# [Task directions]
Go through the entries, filter for the word "minus", and copy every line that has it.

=====

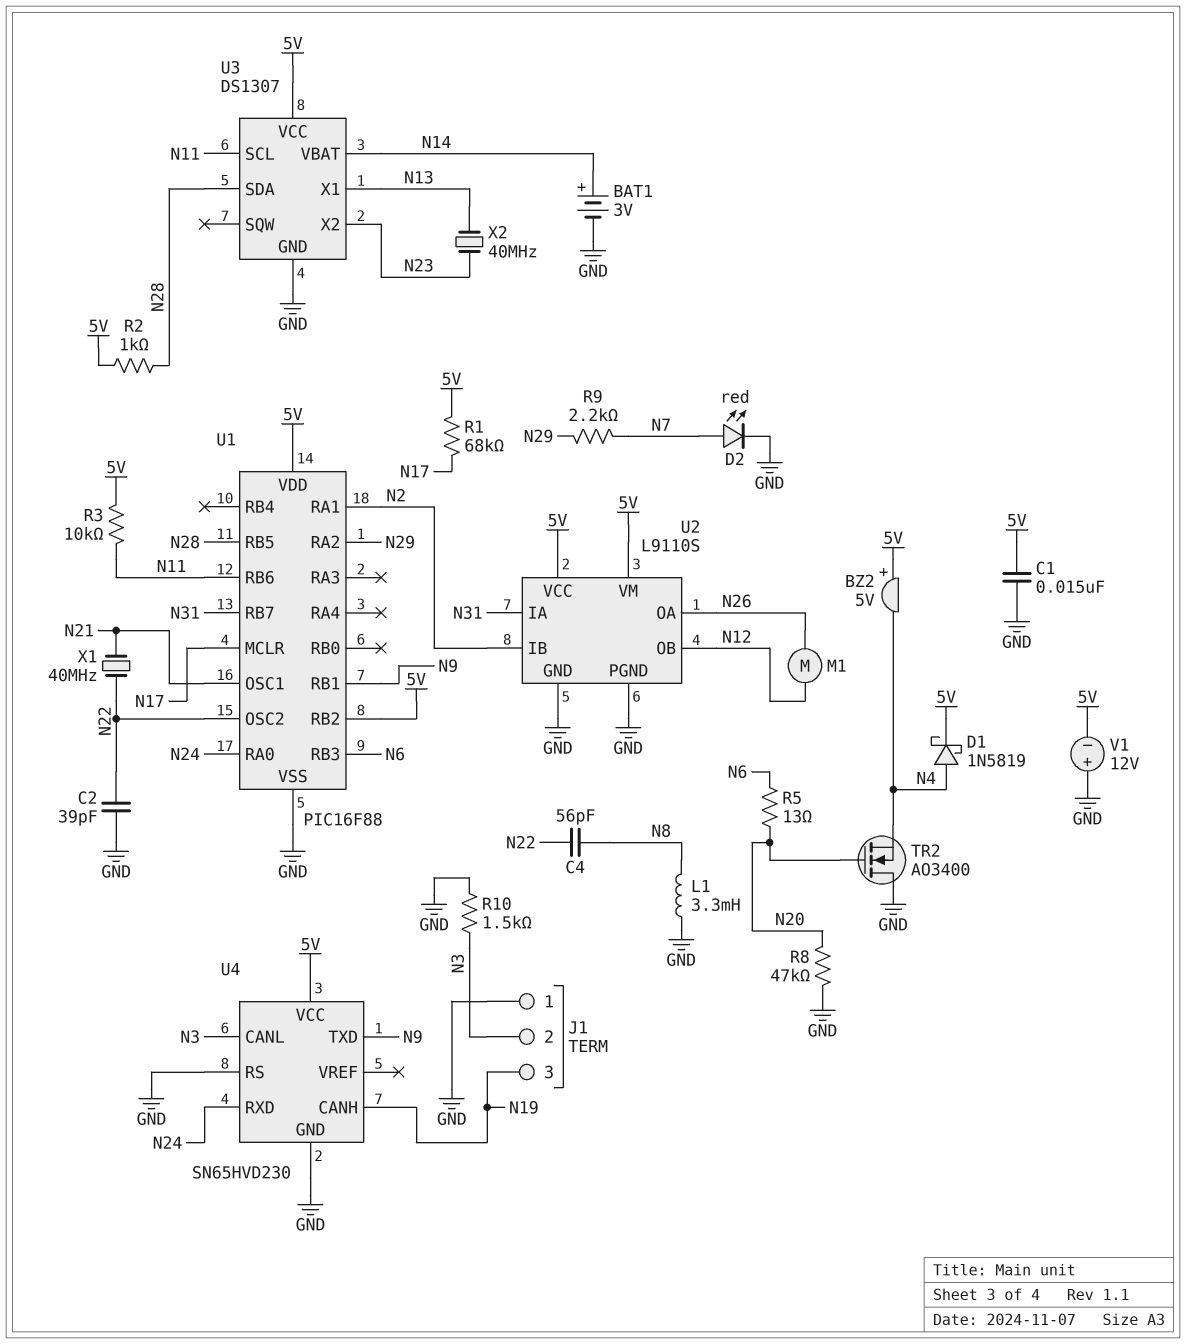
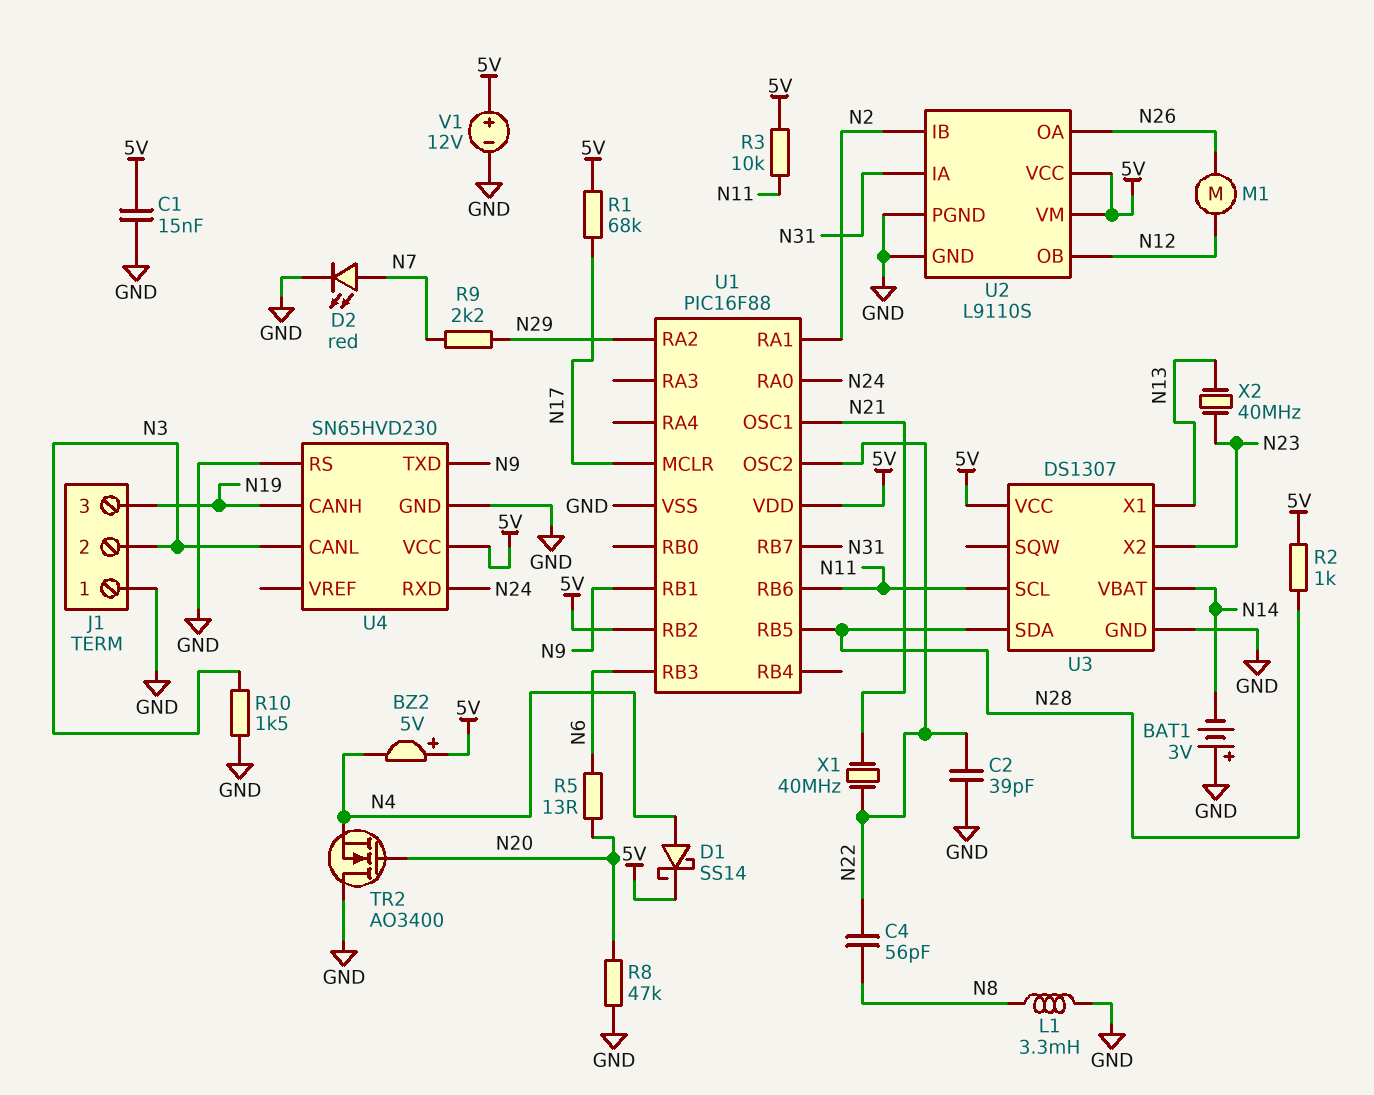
BAT1: 3V (plus N14, minus GND) -> 3V (plus GND, minus N14)
D1: schottky 1N5819 (A N4, K 5V) -> schottky SS14 (A N4, K 5V)
V1: 12V (plus GND, minus 5V) -> 12V (plus 5V, minus GND)

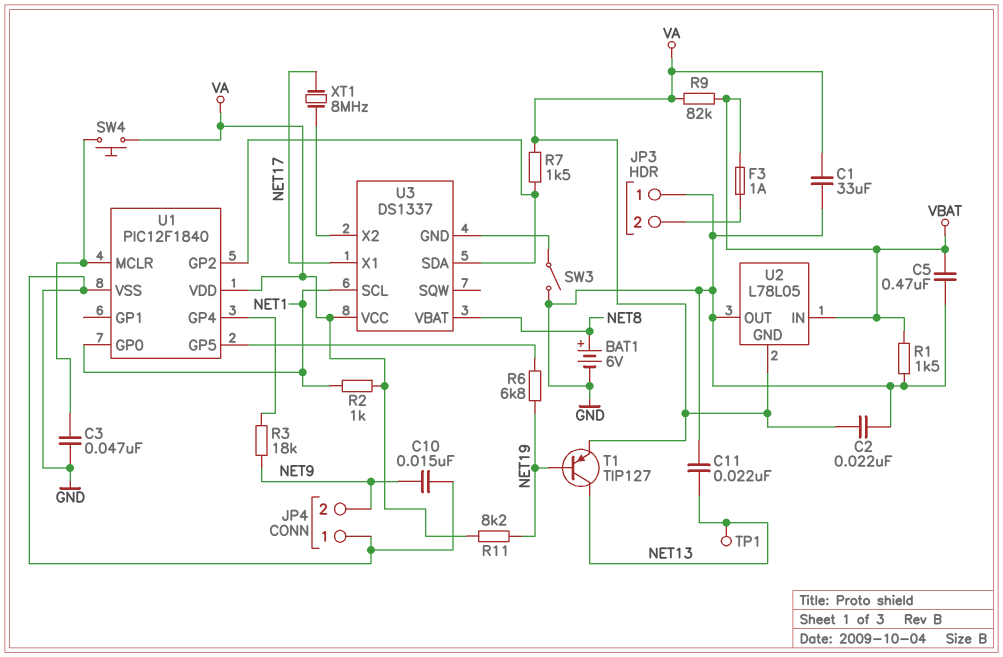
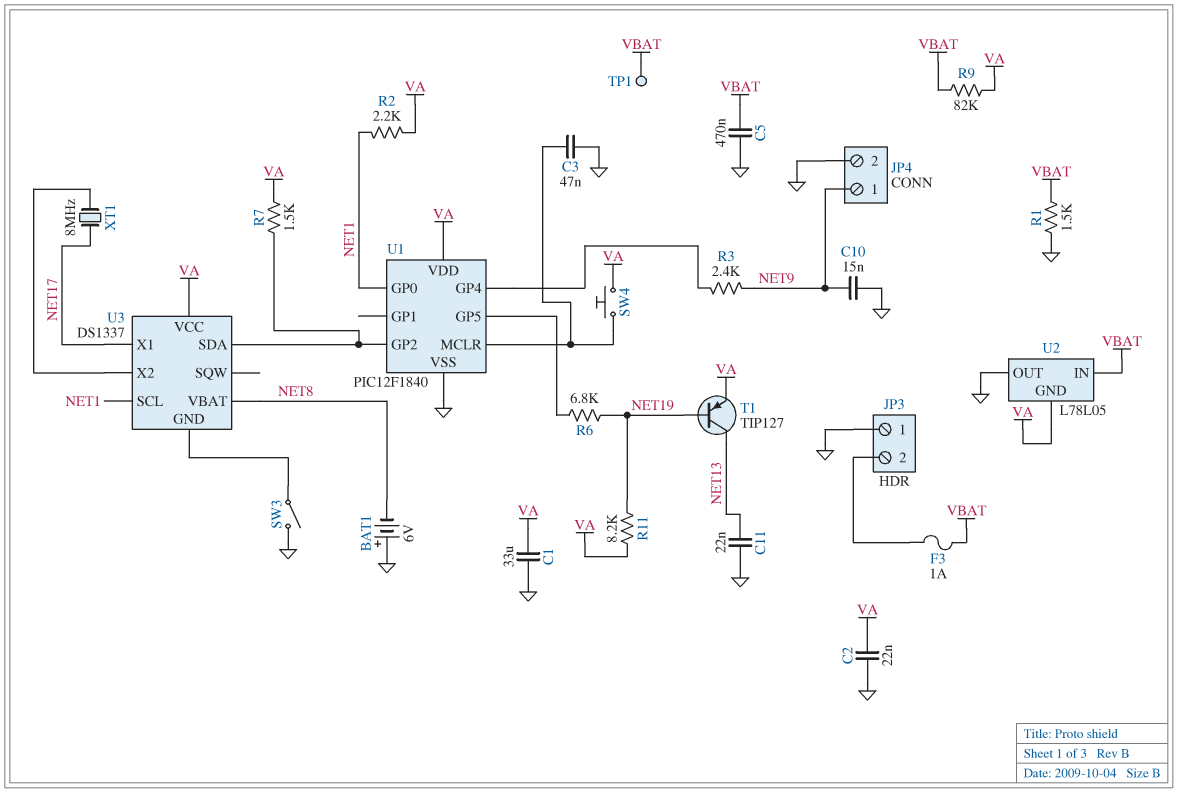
BAT1: 6V (plus NET8, minus GND) -> 6V (plus GND, minus NET8)
JP4 pin 1: GND -> NET9
JP4 pin 2: NET9 -> GND
R2: 1k (NET1, VA) -> 2.2k (NET1, VA)
R3: 18k (NET9, U1/GP4) -> 2.4k (NET9, U1/GP4)
TP1: test point (NET13) -> test point (VBAT)

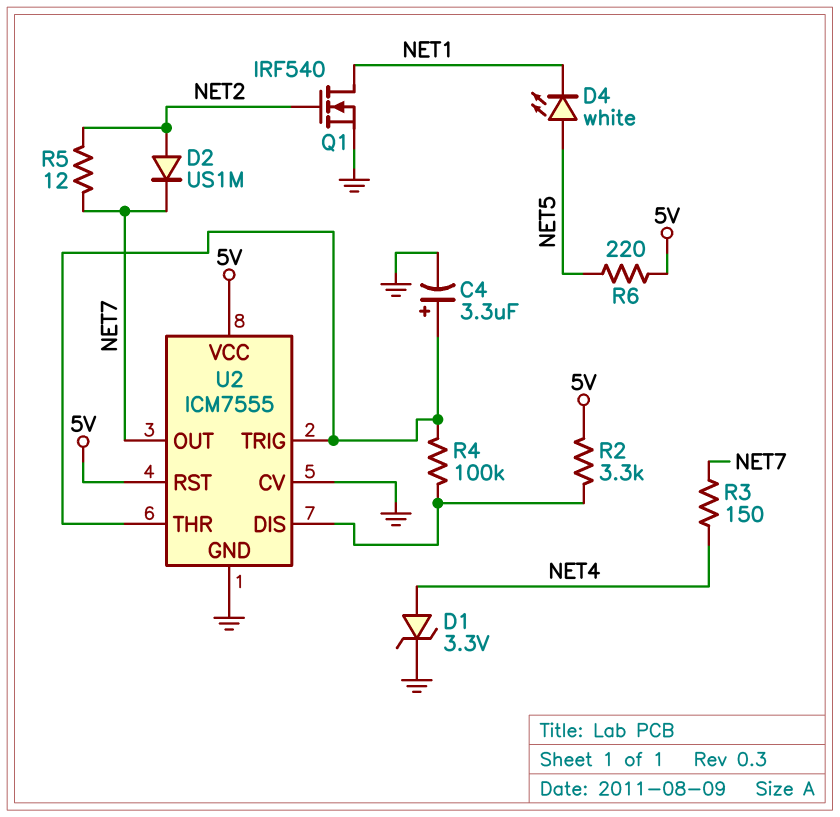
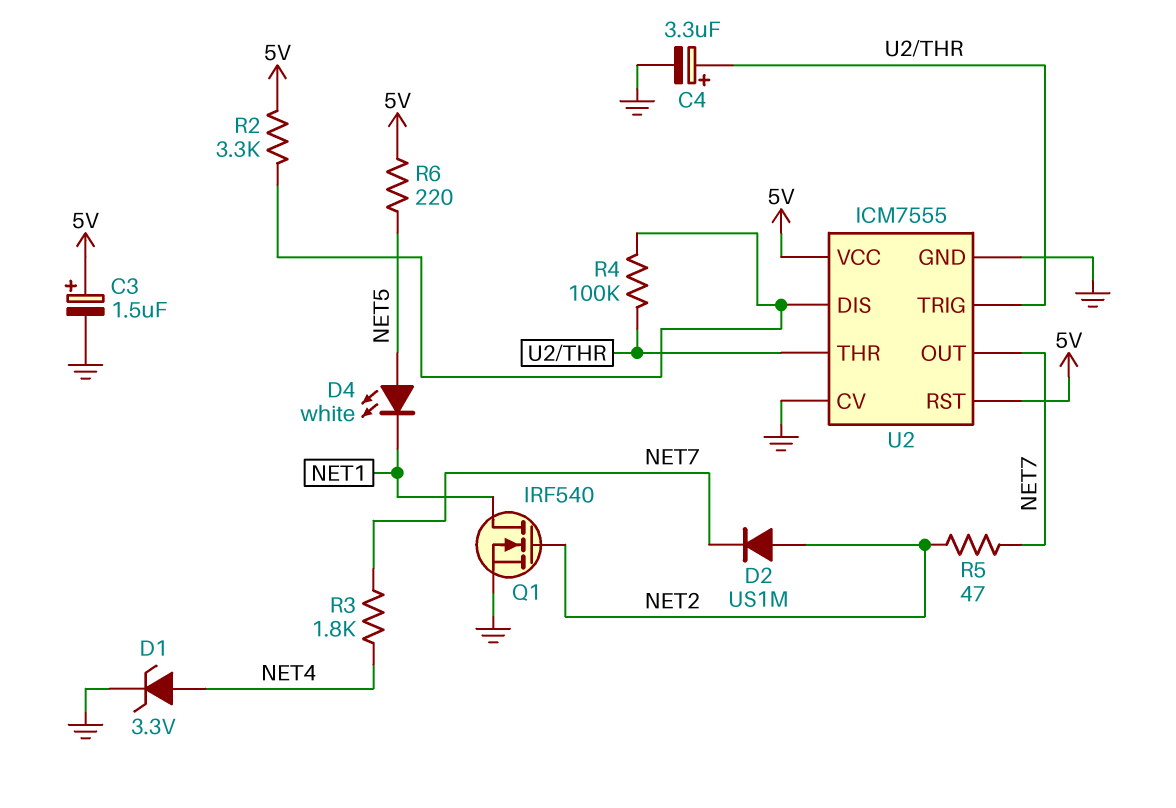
C3: none -> 1.5uF (plus 5V, minus GND)
R3: 150 (NET4, NET7) -> 1.8k (NET4, NET7)
R5: 12 (NET2, NET7) -> 47 (NET2, NET7)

=====

# [Output]
BAT1: 3V (plus N14, minus GND) -> 3V (plus GND, minus N14)
V1: 12V (plus GND, minus 5V) -> 12V (plus 5V, minus GND)
BAT1: 6V (plus NET8, minus GND) -> 6V (plus GND, minus NET8)
C3: none -> 1.5uF (plus 5V, minus GND)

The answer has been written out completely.